#### [TASK PROMPT]
Any images in the records should be skipped; transcribe the rest exactly.
[INPUT RECORDS — start]
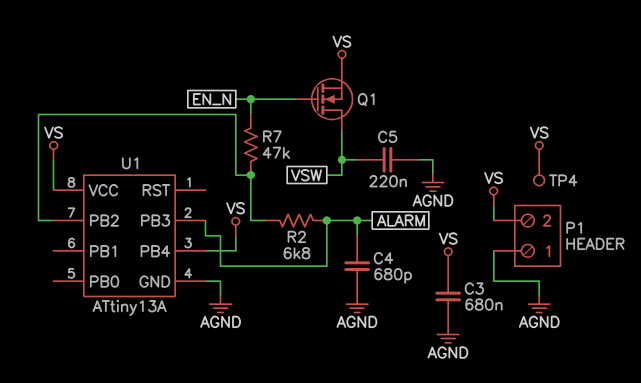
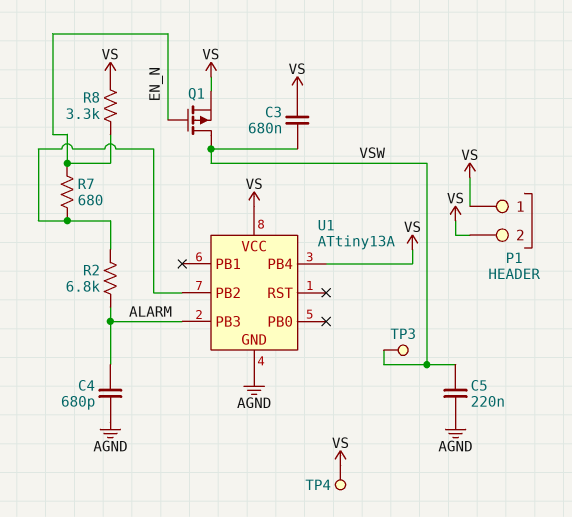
C3: 680nF (AGND, VS) -> 680nF (VS, VSW)
P1 pin 1: AGND -> VS
Q1: NMOS (G EN_N, D VSW, S VS) -> PMOS (G EN_N, D VSW, S VS)
R7: 47k (EN_N, U1/PB2) -> 680 (EN_N, U1/PB2)
R8: none -> 3.3k (EN_N, VS)
TP3: none -> test point (VSW)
[INPUT RECORDS — finish]
#### [YOUR RESPONSE]
C3: 680nF (AGND, VS) -> 680nF (VS, VSW)
P1 pin 1: AGND -> VS
Q1: NMOS (G EN_N, D VSW, S VS) -> PMOS (G EN_N, D VSW, S VS)
R7: 47k (EN_N, U1/PB2) -> 680 (EN_N, U1/PB2)
R8: none -> 3.3k (EN_N, VS)
TP3: none -> test point (VSW)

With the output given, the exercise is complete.